--- Exercise brief ---
Set down, exactly as written, the lines from the top of the data to the line that holds "yellow jar [427,52,573,198]", and omit the pictures.

--- Excerpted data ---

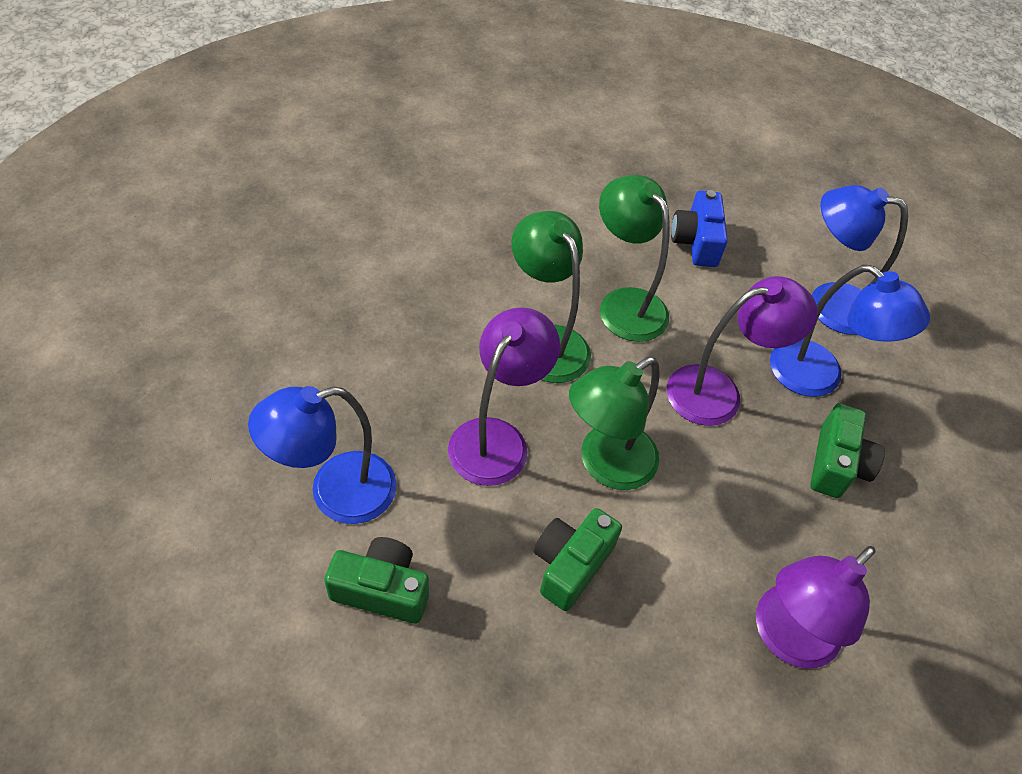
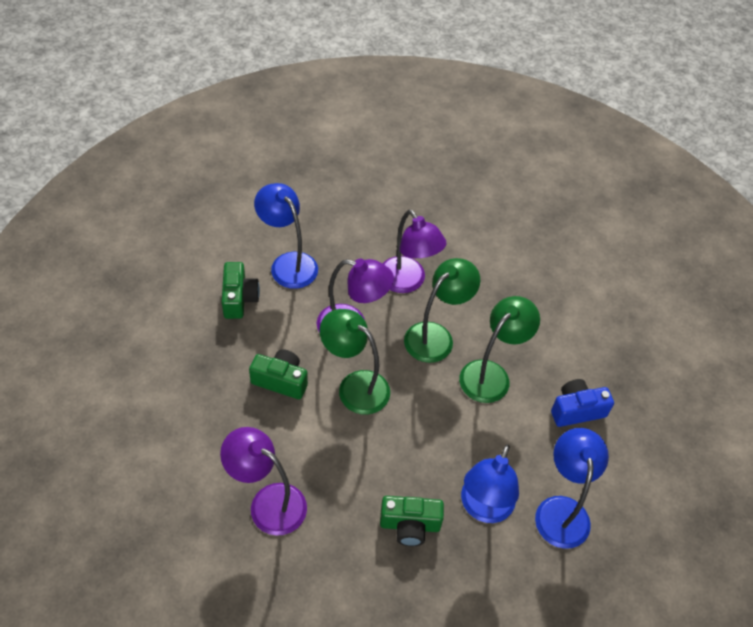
camera: 75 degrees right, 0 degrees up
purple lamp [667,276,818,426] -> purple lamp moved to [382,210,446,293]

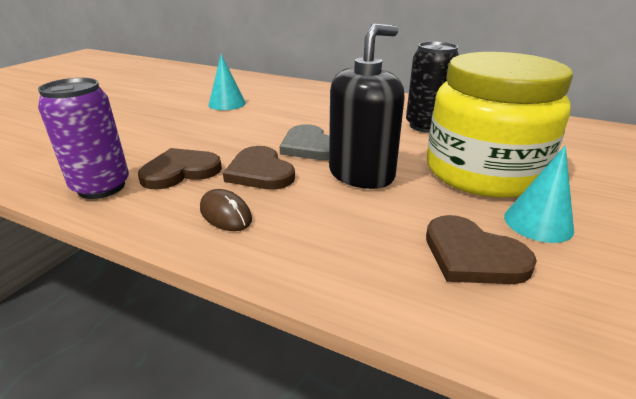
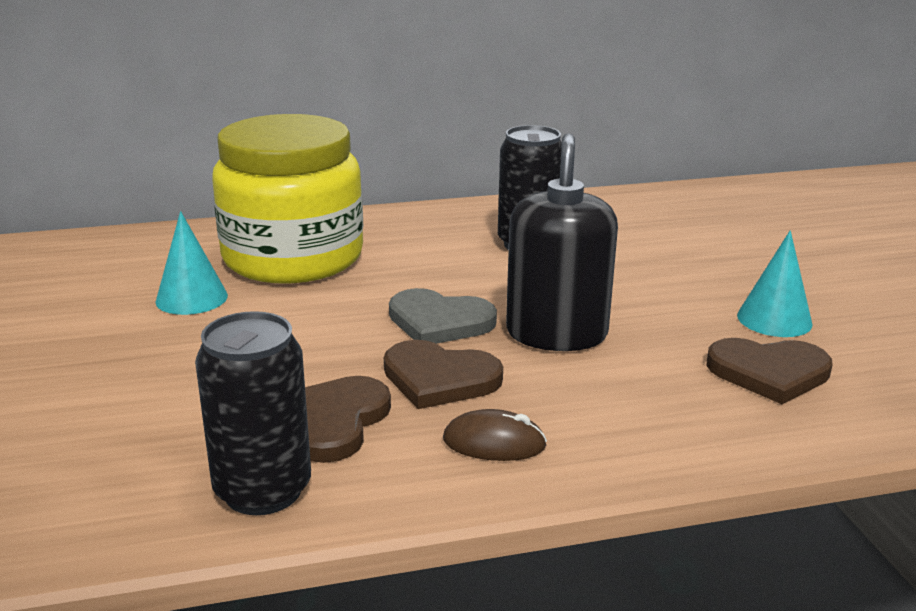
camera: 40 degrees left, 5 degrees down
purple can [38,78,129,199] -> black can [195,311,311,515]
yellow jar [427,52,573,198] -> yellow jar moved to [212,114,363,283]

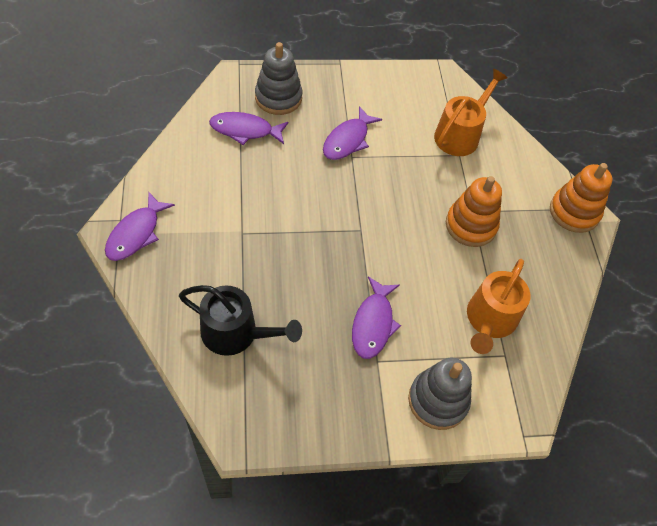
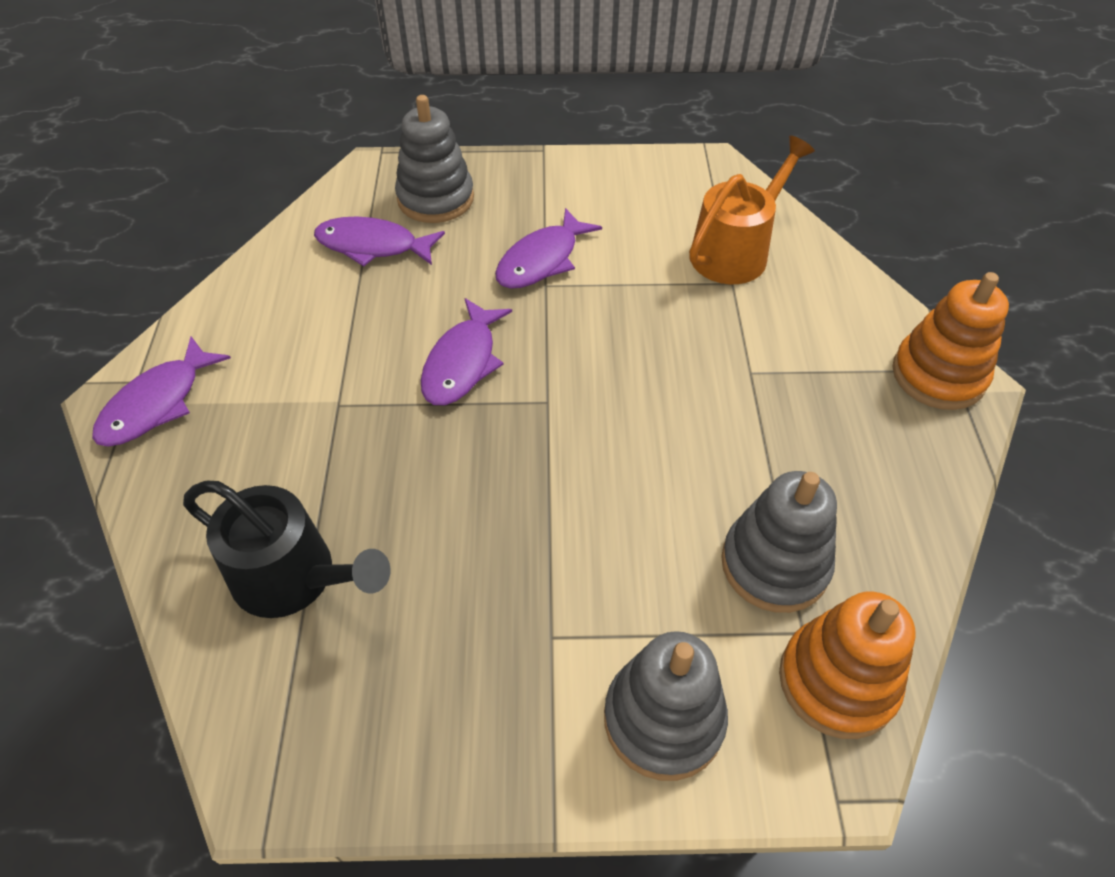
camera: 10 degrees right, 5 degrees down
purple fish [352,276,401,359] -> purple fish moved to [421,298,512,405]
orange stacking toy [446,176,502,247] -> orange stacking toy moved to [779,592,915,739]
orange watering can [467,259,530,354] -> grey stacking toy [721,471,837,613]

--- Solved problem ---
camera: 75 degrees right, 0 degrees up
purple lamp [667,276,818,426] -> purple lamp moved to [382,210,446,293]

camera: 40 degrees left, 5 degrees down
purple can [38,78,129,199] -> black can [195,311,311,515]
yellow jar [427,52,573,198] -> yellow jar moved to [212,114,363,283]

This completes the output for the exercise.